══ Provided records
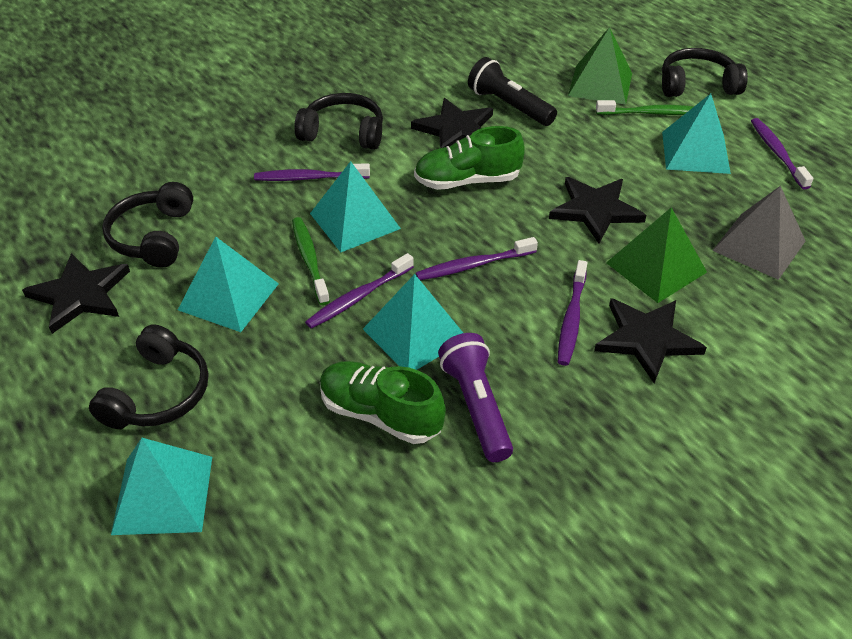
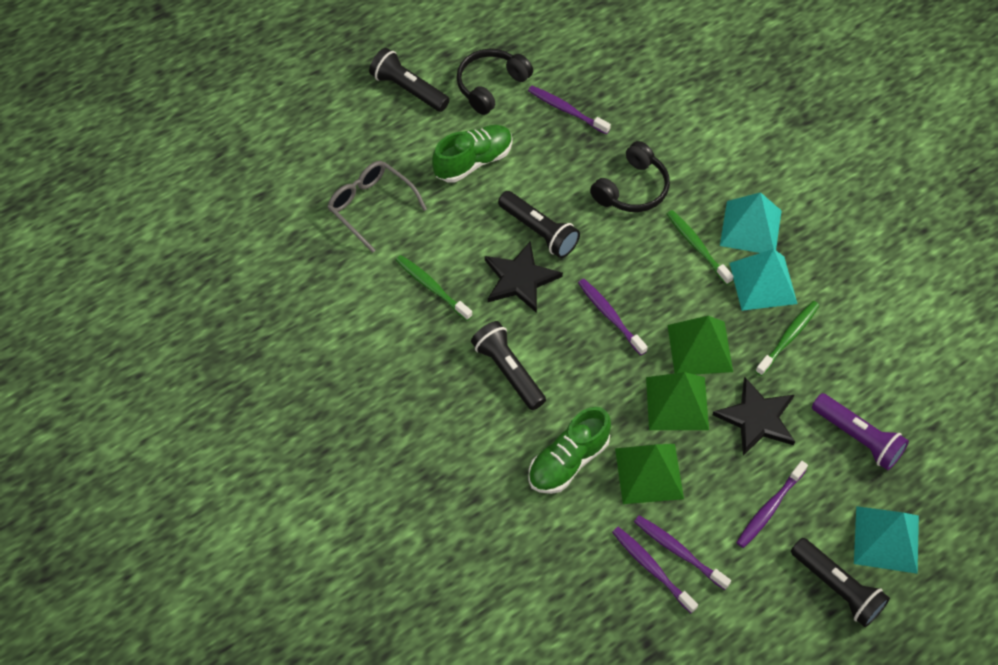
black flashlight: 1 -> 4
black headphones: 4 -> 2
black star: 4 -> 2
green pyramid: 2 -> 3
green toothbrush: 2 -> 3
grey glasses: 0 -> 1
grey pyramid: 1 -> 0
turquoise pyramid: 5 -> 3

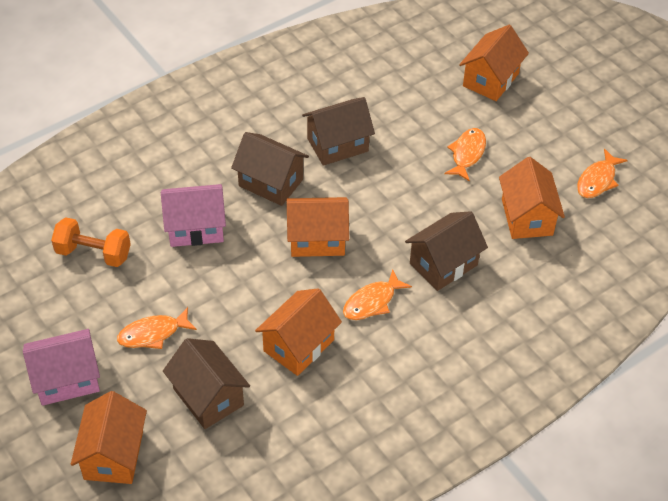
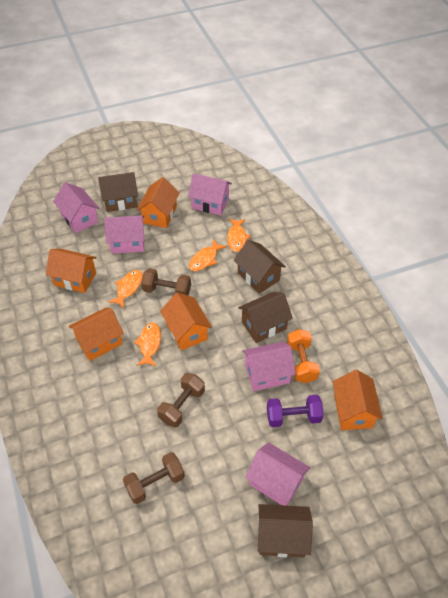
brown dumbbell: 0 -> 3
pink house: 2 -> 5
purple dumbbell: 0 -> 1

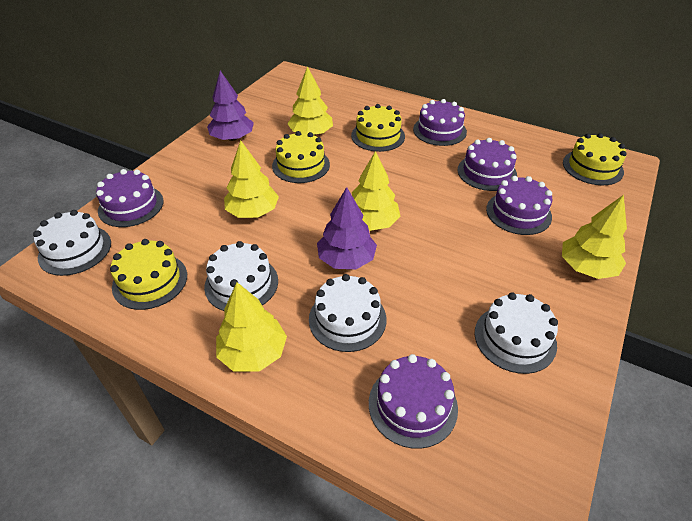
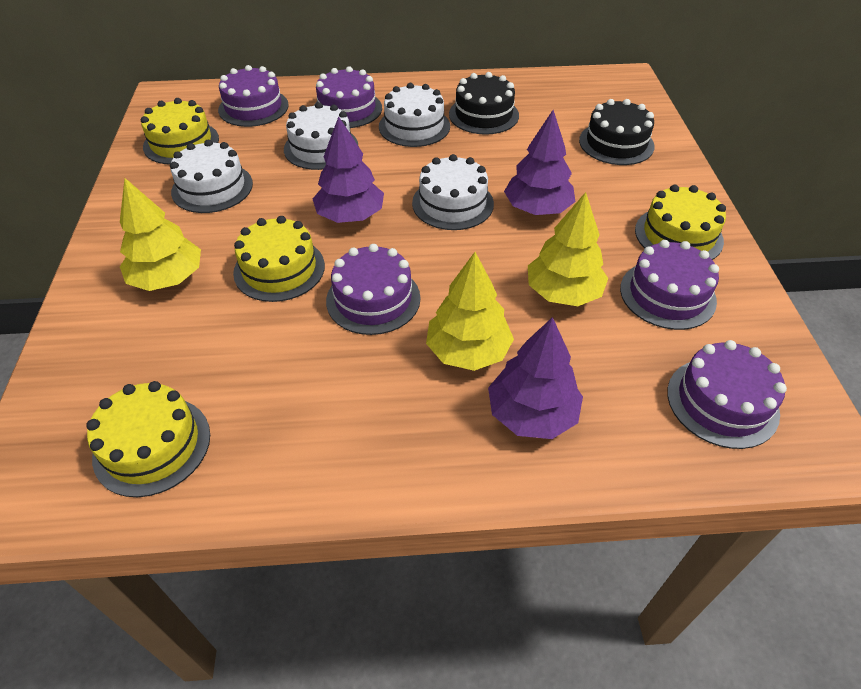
black cake: 0 -> 2
purple tree: 2 -> 3
yellow tree: 5 -> 3

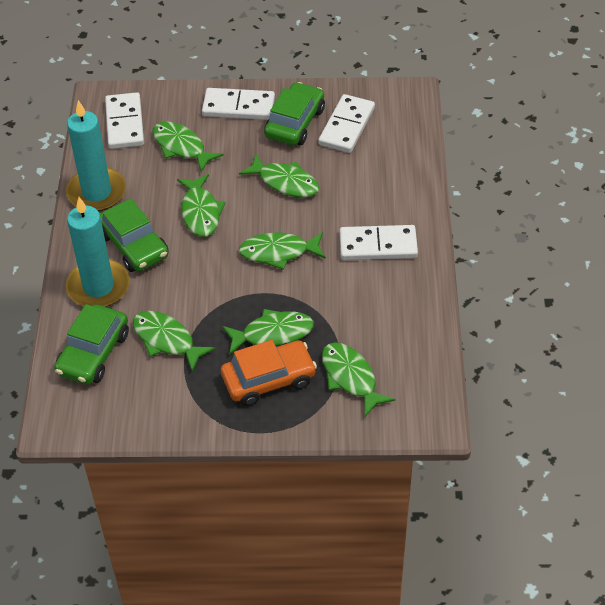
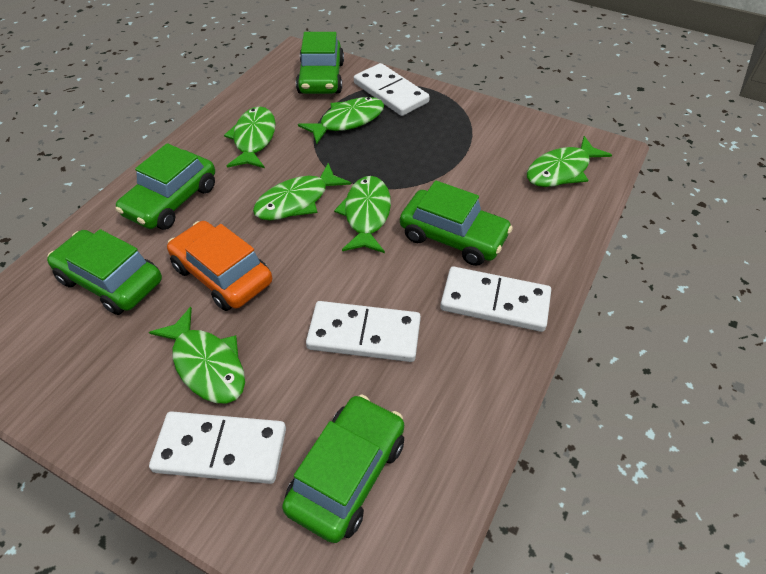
green car: 3 -> 5
green fish: 7 -> 6
turquoise candle: 2 -> 0

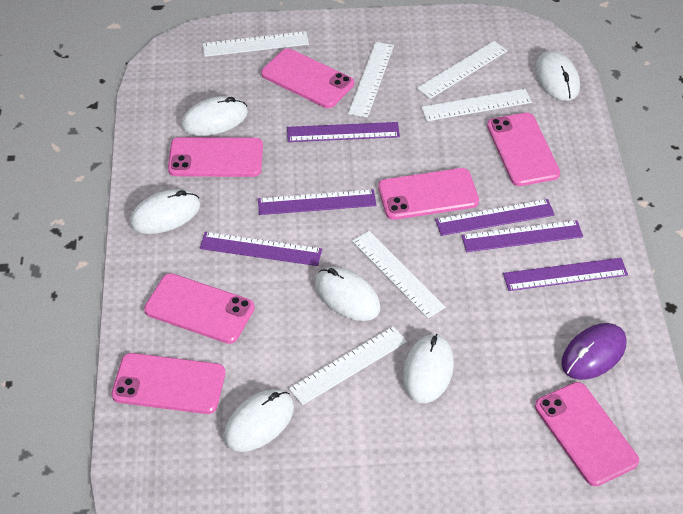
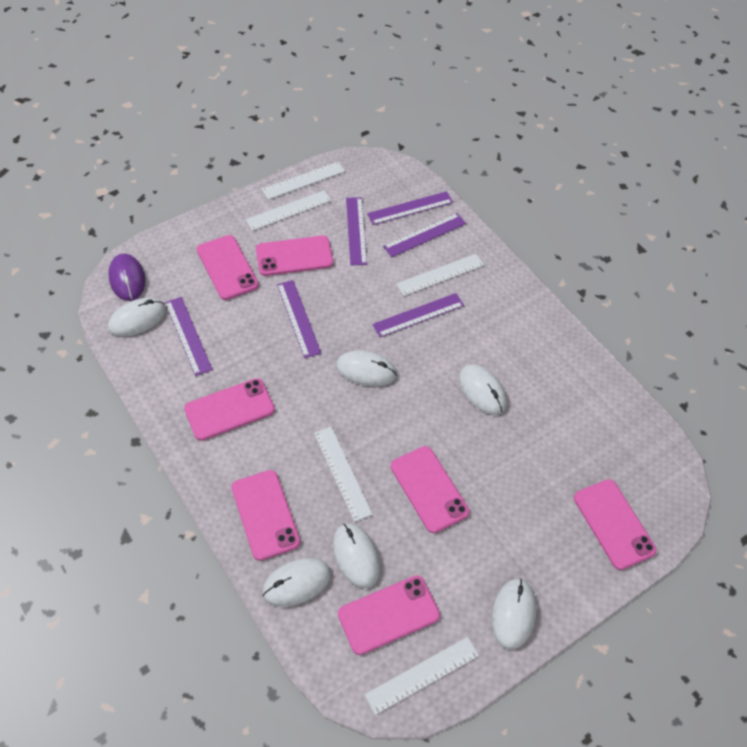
white ruler: 6 -> 5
════
Exercise requirements: A picture must not appear in the copy. Transcribe exactly the lines from the one with "purple tree: 2 -> 3" through the final line of the entries, both included, and no more.

Answer for the task:
purple tree: 2 -> 3
yellow tree: 5 -> 3

green car: 3 -> 5
green fish: 7 -> 6
turquoise candle: 2 -> 0

white ruler: 6 -> 5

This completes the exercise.